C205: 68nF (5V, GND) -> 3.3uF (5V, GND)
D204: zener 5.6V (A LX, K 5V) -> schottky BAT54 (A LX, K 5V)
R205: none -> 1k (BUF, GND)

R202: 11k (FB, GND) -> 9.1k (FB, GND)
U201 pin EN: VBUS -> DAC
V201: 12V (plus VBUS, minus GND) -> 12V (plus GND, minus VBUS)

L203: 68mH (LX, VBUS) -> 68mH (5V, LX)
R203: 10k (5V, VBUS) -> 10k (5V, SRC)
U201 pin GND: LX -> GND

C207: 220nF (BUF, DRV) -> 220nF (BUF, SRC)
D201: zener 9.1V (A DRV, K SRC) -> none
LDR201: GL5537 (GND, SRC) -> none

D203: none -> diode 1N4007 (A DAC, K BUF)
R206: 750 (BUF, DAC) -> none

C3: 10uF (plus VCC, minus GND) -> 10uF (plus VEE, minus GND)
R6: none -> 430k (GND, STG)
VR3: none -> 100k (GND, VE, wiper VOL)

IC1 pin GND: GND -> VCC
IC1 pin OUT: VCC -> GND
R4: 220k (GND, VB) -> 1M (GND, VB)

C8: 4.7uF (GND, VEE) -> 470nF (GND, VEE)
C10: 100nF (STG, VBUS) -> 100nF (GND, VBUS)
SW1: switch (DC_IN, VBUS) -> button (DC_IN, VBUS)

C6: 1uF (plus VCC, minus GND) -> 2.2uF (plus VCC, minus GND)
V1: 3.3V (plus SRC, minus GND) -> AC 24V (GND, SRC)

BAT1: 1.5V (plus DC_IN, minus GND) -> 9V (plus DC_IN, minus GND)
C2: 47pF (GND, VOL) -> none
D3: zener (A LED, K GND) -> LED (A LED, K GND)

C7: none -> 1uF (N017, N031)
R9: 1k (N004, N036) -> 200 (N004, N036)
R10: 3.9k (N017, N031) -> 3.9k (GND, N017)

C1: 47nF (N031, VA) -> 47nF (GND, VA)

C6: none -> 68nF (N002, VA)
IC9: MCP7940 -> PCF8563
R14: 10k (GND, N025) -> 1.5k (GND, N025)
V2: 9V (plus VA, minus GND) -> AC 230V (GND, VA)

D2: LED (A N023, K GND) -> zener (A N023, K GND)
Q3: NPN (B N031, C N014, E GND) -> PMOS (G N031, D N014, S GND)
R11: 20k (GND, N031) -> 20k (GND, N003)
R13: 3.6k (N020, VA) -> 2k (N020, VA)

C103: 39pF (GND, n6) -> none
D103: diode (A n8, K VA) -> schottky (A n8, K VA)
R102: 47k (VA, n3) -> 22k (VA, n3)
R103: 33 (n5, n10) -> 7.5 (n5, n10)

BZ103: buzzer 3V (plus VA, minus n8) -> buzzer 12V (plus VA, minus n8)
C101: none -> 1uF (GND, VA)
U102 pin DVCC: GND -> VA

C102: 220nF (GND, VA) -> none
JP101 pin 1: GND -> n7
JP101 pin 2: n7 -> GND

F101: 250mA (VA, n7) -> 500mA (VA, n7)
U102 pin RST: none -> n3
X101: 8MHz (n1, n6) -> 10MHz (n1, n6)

• _Your assignment_
Find the lines above that contain "schottky" and give their count, with nothing added.

• _Reply_
2